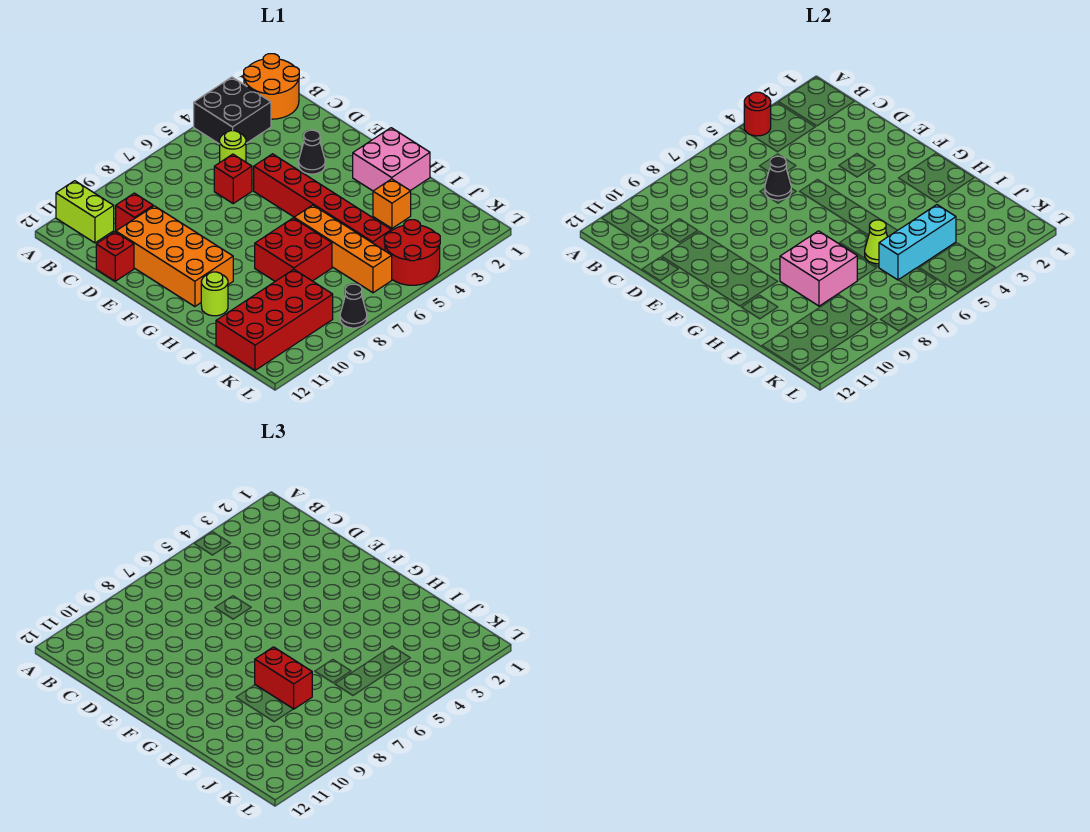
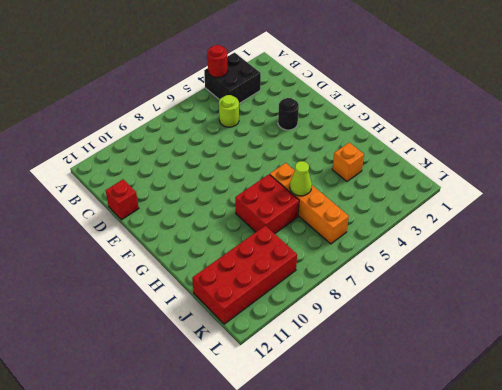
black round brick E3 level 1 -> black cone E3 level 1
none -> orange round brick A1:B2 level 1
none -> lime brick A11:B11 level 1
none -> red brick C10 level 1

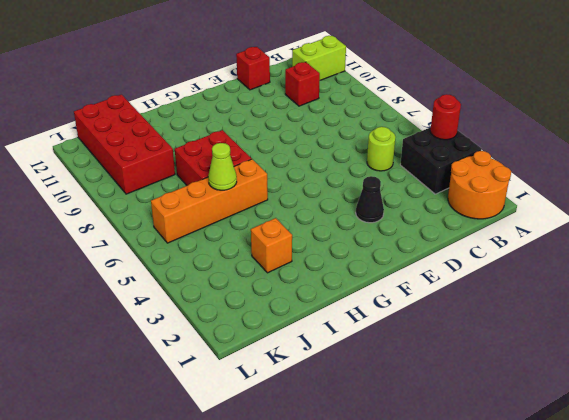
none -> red brick D6 level 1
none -> orange brick D10:G11 level 1
none -> red brick E5:J5 level 1

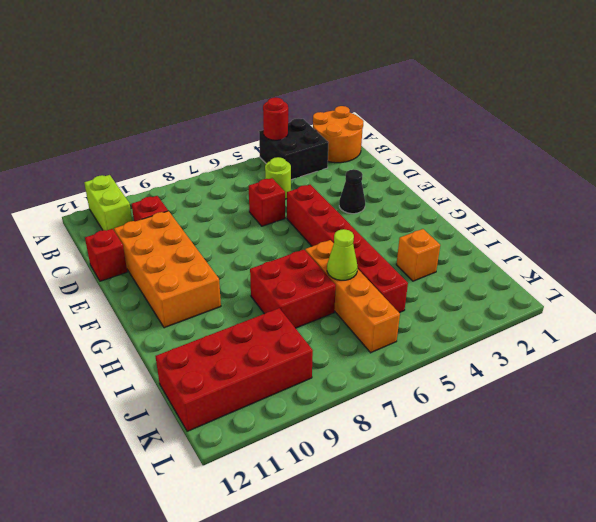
none -> pink brick G1:H2 level 1
none -> lime round brick H11 level 1
none -> red round brick K4:L5 level 1

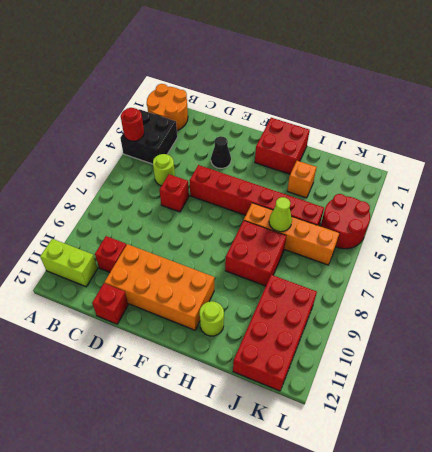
red brick G1:H2 level 1 -> pink brick G1:H2 level 1
none -> black cone L8 level 1
none -> black cone D6 level 2
none -> pink brick H8:I9 level 2

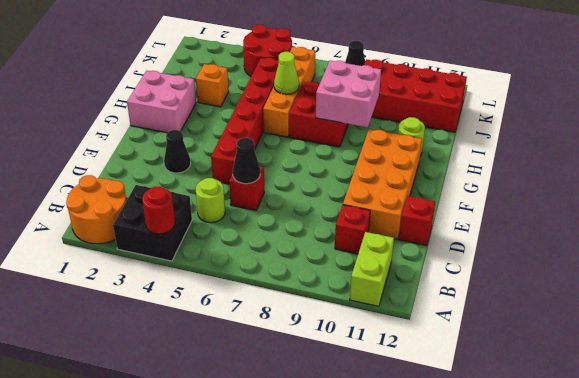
none -> cyan brick J4:J6 level 2
none -> red brick H8:I8 level 3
● ● ● ● ● ● ●
Aim of the exercise
Copy every line of the data that holds the string "black".

Exercise solution
black round brick E3 level 1 -> black cone E3 level 1
none -> black cone L8 level 1
none -> black cone D6 level 2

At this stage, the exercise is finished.